EXERCISE GOAL: Write out exactly the lines from the first line of the records below through the line that contains "C201: 100nF (+5V, 0V) -> 33nF (+5V, 0V)", and stop there.

ENTRIES PROVIDED:
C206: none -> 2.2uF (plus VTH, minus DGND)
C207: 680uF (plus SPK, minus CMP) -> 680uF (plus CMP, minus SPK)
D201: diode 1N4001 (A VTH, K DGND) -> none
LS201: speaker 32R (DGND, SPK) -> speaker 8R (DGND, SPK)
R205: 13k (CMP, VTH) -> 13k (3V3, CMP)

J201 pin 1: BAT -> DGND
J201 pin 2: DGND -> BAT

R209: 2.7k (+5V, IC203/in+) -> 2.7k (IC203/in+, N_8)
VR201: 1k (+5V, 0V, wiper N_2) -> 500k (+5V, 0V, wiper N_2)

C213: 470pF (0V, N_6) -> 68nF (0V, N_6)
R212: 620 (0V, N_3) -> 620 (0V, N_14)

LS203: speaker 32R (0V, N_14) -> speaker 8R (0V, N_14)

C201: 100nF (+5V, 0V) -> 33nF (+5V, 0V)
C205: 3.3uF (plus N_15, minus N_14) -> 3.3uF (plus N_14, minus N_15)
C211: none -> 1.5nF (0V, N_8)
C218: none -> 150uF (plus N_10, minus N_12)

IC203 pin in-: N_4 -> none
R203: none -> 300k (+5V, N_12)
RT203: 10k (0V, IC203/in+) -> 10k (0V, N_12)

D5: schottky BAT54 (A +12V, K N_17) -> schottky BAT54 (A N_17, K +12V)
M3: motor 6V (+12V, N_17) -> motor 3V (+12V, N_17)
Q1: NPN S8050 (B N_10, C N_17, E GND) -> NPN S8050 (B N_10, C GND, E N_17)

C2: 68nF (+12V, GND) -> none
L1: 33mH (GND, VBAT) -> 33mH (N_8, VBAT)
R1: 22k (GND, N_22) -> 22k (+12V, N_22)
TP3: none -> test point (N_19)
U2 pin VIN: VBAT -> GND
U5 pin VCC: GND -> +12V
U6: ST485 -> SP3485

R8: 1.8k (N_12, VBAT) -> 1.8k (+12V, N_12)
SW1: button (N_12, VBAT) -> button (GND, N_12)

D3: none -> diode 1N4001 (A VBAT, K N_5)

EXPECTED ANSWER:
C206: none -> 2.2uF (plus VTH, minus DGND)
C207: 680uF (plus SPK, minus CMP) -> 680uF (plus CMP, minus SPK)
D201: diode 1N4001 (A VTH, K DGND) -> none
LS201: speaker 32R (DGND, SPK) -> speaker 8R (DGND, SPK)
R205: 13k (CMP, VTH) -> 13k (3V3, CMP)

J201 pin 1: BAT -> DGND
J201 pin 2: DGND -> BAT

R209: 2.7k (+5V, IC203/in+) -> 2.7k (IC203/in+, N_8)
VR201: 1k (+5V, 0V, wiper N_2) -> 500k (+5V, 0V, wiper N_2)

C213: 470pF (0V, N_6) -> 68nF (0V, N_6)
R212: 620 (0V, N_3) -> 620 (0V, N_14)

LS203: speaker 32R (0V, N_14) -> speaker 8R (0V, N_14)

C201: 100nF (+5V, 0V) -> 33nF (+5V, 0V)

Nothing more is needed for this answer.